▸ WORK TO BE COMPLETED
Each line below has to be set down again exactly.

(Dataset items)
- - -

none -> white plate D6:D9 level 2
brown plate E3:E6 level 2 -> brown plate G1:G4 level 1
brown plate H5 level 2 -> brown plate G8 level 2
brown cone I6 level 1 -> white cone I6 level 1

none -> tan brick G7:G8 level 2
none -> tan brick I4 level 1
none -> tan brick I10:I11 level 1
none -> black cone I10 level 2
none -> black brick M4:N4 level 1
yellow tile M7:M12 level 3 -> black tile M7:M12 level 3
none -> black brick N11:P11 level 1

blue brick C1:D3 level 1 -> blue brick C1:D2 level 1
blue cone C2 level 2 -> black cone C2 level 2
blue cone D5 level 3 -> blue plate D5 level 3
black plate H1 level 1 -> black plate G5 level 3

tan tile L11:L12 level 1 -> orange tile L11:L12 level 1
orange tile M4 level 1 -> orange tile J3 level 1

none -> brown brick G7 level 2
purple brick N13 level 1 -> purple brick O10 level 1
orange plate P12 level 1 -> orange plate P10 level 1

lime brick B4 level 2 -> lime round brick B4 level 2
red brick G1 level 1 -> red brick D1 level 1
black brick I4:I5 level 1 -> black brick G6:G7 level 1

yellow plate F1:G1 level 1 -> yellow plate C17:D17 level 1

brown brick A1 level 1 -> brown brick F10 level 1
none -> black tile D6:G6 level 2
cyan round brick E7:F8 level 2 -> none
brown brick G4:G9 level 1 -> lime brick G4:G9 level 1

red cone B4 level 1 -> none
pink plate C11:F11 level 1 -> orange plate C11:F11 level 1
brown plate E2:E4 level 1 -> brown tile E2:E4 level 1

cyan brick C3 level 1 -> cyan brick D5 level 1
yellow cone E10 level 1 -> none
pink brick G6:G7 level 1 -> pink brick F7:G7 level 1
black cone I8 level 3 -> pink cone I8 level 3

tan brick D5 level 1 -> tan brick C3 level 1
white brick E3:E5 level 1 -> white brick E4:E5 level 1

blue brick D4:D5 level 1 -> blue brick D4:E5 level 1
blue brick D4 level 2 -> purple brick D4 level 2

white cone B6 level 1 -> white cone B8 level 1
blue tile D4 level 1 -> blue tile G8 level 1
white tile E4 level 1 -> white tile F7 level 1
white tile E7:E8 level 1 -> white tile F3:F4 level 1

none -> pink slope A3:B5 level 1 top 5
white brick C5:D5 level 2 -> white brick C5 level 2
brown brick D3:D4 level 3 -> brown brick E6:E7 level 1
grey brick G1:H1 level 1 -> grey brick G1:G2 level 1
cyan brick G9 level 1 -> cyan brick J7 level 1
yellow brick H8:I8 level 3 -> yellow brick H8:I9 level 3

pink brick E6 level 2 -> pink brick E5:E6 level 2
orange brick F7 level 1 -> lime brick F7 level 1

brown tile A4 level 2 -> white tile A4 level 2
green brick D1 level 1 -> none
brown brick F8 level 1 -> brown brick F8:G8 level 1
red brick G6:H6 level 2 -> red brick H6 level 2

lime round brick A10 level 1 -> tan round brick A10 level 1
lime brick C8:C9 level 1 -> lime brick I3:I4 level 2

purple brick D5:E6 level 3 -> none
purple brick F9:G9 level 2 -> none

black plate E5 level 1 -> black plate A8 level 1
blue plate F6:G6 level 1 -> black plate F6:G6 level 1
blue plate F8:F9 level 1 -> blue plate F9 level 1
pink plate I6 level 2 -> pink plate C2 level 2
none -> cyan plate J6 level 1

- - -

▸ ANSWER TO THIS PROBLEM
none -> white plate D6:D9 level 2
brown plate E3:E6 level 2 -> brown plate G1:G4 level 1
brown plate H5 level 2 -> brown plate G8 level 2
brown cone I6 level 1 -> white cone I6 level 1

none -> tan brick G7:G8 level 2
none -> tan brick I4 level 1
none -> tan brick I10:I11 level 1
none -> black cone I10 level 2
none -> black brick M4:N4 level 1
yellow tile M7:M12 level 3 -> black tile M7:M12 level 3
none -> black brick N11:P11 level 1

blue brick C1:D3 level 1 -> blue brick C1:D2 level 1
blue cone C2 level 2 -> black cone C2 level 2
blue cone D5 level 3 -> blue plate D5 level 3
black plate H1 level 1 -> black plate G5 level 3

tan tile L11:L12 level 1 -> orange tile L11:L12 level 1
orange tile M4 level 1 -> orange tile J3 level 1

none -> brown brick G7 level 2
purple brick N13 level 1 -> purple brick O10 level 1
orange plate P12 level 1 -> orange plate P10 level 1

lime brick B4 level 2 -> lime round brick B4 level 2
red brick G1 level 1 -> red brick D1 level 1
black brick I4:I5 level 1 -> black brick G6:G7 level 1

yellow plate F1:G1 level 1 -> yellow plate C17:D17 level 1

brown brick A1 level 1 -> brown brick F10 level 1
none -> black tile D6:G6 level 2
cyan round brick E7:F8 level 2 -> none
brown brick G4:G9 level 1 -> lime brick G4:G9 level 1

red cone B4 level 1 -> none
pink plate C11:F11 level 1 -> orange plate C11:F11 level 1
brown plate E2:E4 level 1 -> brown tile E2:E4 level 1

cyan brick C3 level 1 -> cyan brick D5 level 1
yellow cone E10 level 1 -> none
pink brick G6:G7 level 1 -> pink brick F7:G7 level 1
black cone I8 level 3 -> pink cone I8 level 3

tan brick D5 level 1 -> tan brick C3 level 1
white brick E3:E5 level 1 -> white brick E4:E5 level 1

blue brick D4:D5 level 1 -> blue brick D4:E5 level 1
blue brick D4 level 2 -> purple brick D4 level 2

white cone B6 level 1 -> white cone B8 level 1
blue tile D4 level 1 -> blue tile G8 level 1
white tile E4 level 1 -> white tile F7 level 1
white tile E7:E8 level 1 -> white tile F3:F4 level 1

none -> pink slope A3:B5 level 1 top 5
white brick C5:D5 level 2 -> white brick C5 level 2
brown brick D3:D4 level 3 -> brown brick E6:E7 level 1
grey brick G1:H1 level 1 -> grey brick G1:G2 level 1
cyan brick G9 level 1 -> cyan brick J7 level 1
yellow brick H8:I8 level 3 -> yellow brick H8:I9 level 3

pink brick E6 level 2 -> pink brick E5:E6 level 2
orange brick F7 level 1 -> lime brick F7 level 1

brown tile A4 level 2 -> white tile A4 level 2
green brick D1 level 1 -> none
brown brick F8 level 1 -> brown brick F8:G8 level 1
red brick G6:H6 level 2 -> red brick H6 level 2

lime round brick A10 level 1 -> tan round brick A10 level 1
lime brick C8:C9 level 1 -> lime brick I3:I4 level 2

purple brick D5:E6 level 3 -> none
purple brick F9:G9 level 2 -> none

black plate E5 level 1 -> black plate A8 level 1
blue plate F6:G6 level 1 -> black plate F6:G6 level 1
blue plate F8:F9 level 1 -> blue plate F9 level 1
pink plate I6 level 2 -> pink plate C2 level 2
none -> cyan plate J6 level 1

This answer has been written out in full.